*** Begin section ***

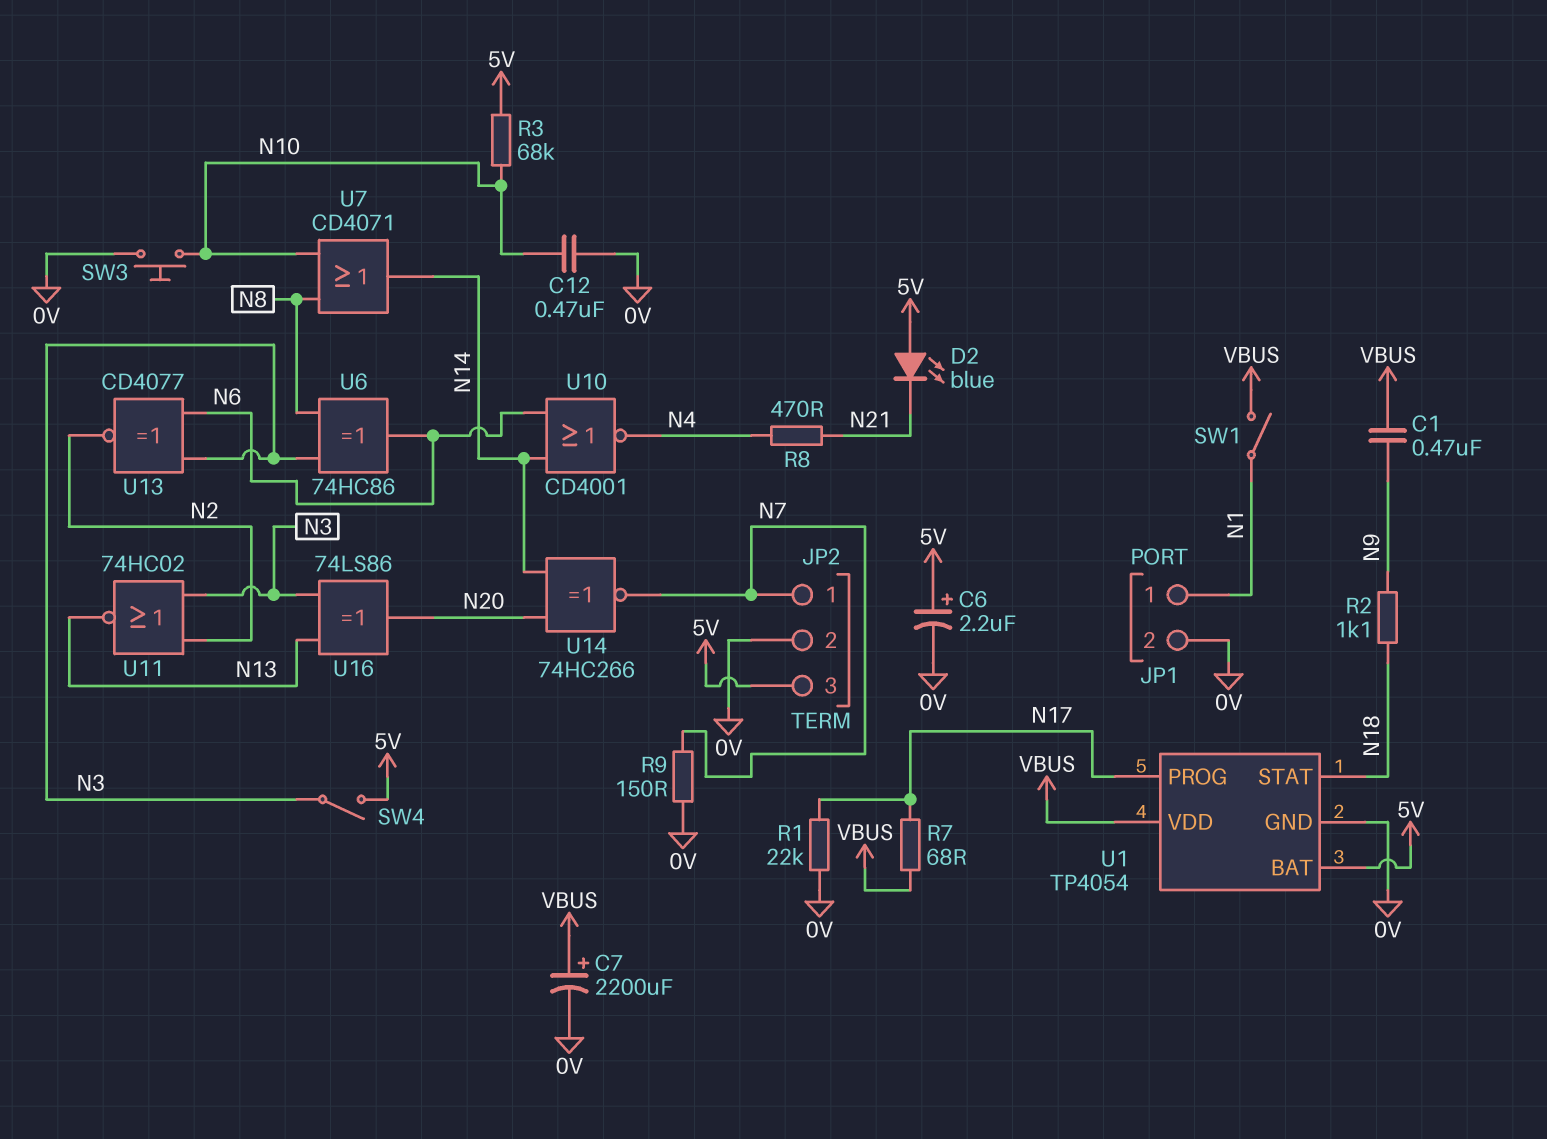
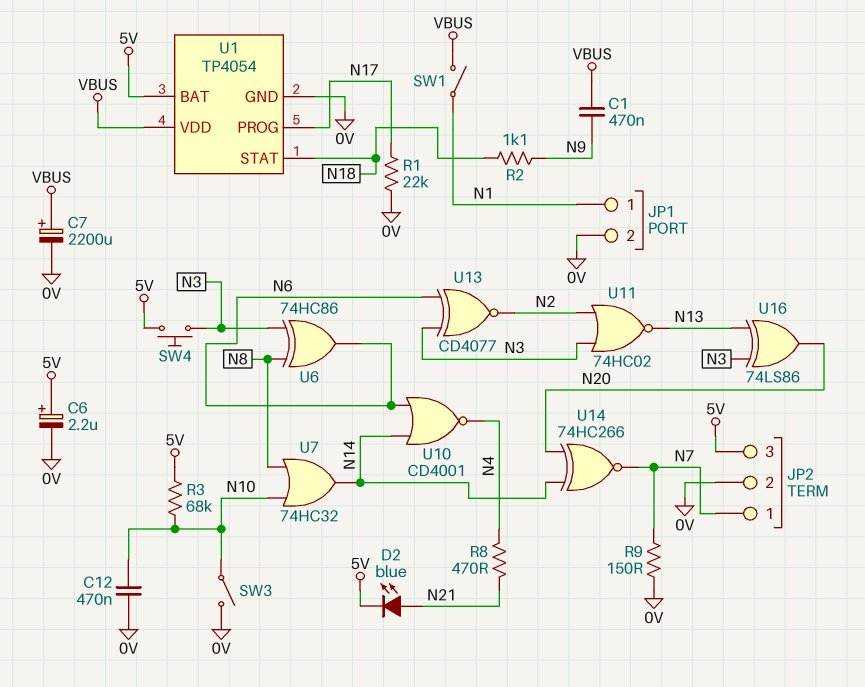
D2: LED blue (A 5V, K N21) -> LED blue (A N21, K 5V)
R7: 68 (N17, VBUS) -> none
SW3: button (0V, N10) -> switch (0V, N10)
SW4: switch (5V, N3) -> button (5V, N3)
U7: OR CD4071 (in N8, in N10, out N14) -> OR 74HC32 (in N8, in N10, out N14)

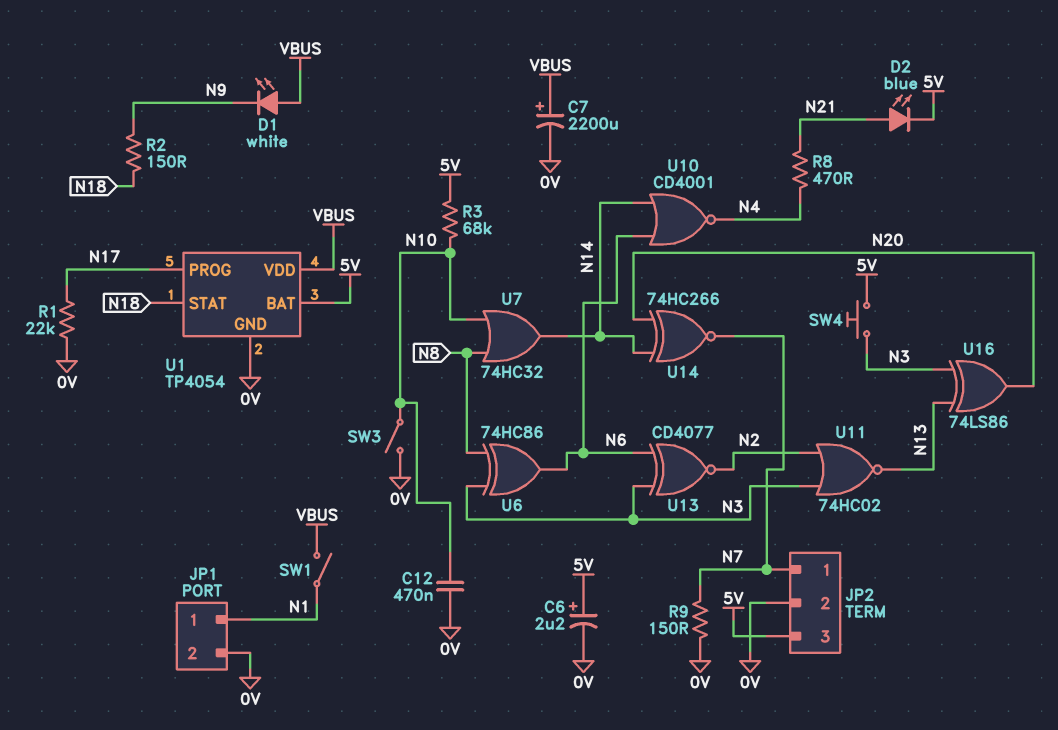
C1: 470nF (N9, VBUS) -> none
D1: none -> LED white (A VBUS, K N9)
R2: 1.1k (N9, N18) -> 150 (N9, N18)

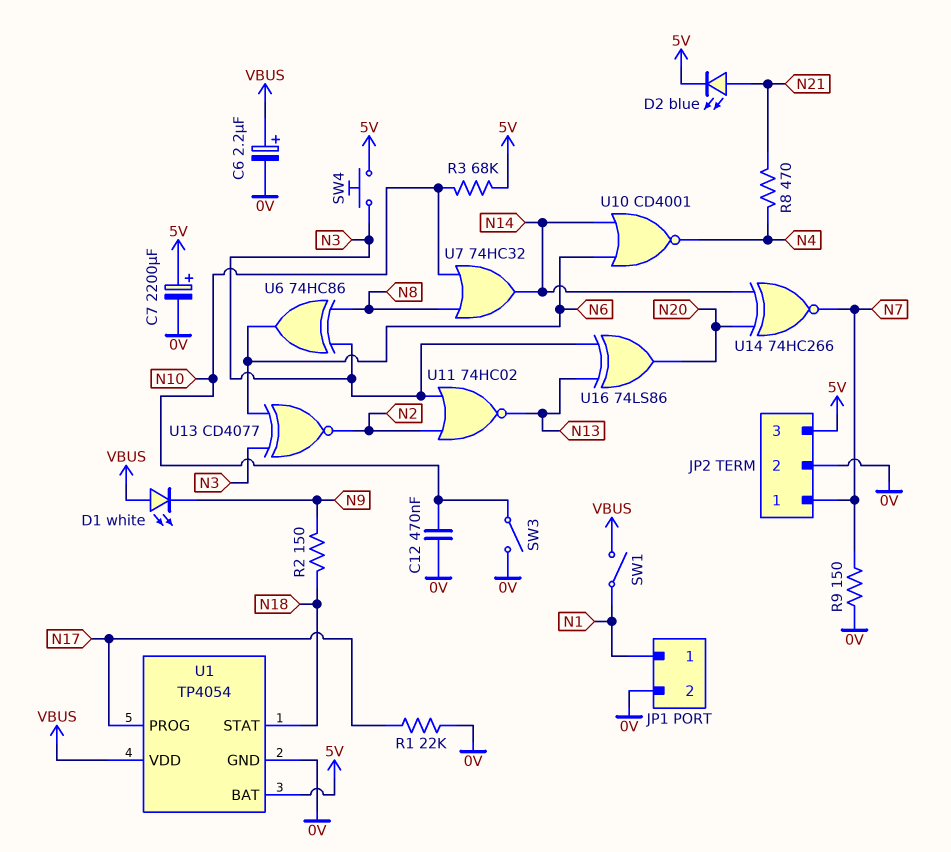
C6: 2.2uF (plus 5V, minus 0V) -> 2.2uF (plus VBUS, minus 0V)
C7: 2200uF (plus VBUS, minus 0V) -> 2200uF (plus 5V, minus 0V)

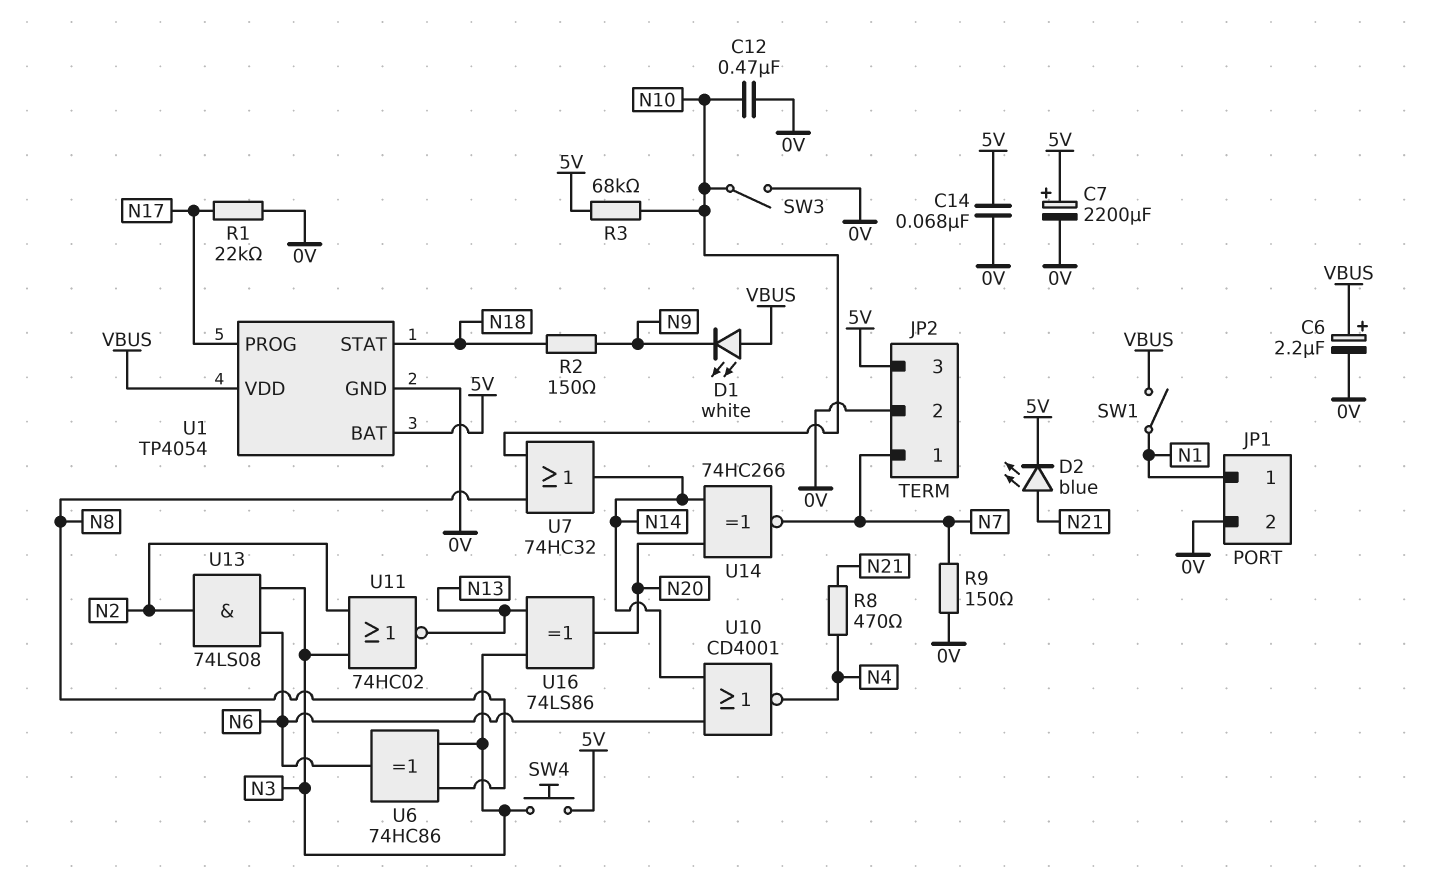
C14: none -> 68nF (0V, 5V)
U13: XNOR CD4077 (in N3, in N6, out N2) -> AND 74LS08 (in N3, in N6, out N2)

*** End section ***

_Required action_
Only what runs from the line containing "SW4: switch (5V, N3) -> button (5V, N3)" through the end of the entries above should be extracted, exactly and without pictures.

_Task response_
SW4: switch (5V, N3) -> button (5V, N3)
U7: OR CD4071 (in N8, in N10, out N14) -> OR 74HC32 (in N8, in N10, out N14)

C1: 470nF (N9, VBUS) -> none
D1: none -> LED white (A VBUS, K N9)
R2: 1.1k (N9, N18) -> 150 (N9, N18)

C6: 2.2uF (plus 5V, minus 0V) -> 2.2uF (plus VBUS, minus 0V)
C7: 2200uF (plus VBUS, minus 0V) -> 2200uF (plus 5V, minus 0V)

C14: none -> 68nF (0V, 5V)
U13: XNOR CD4077 (in N3, in N6, out N2) -> AND 74LS08 (in N3, in N6, out N2)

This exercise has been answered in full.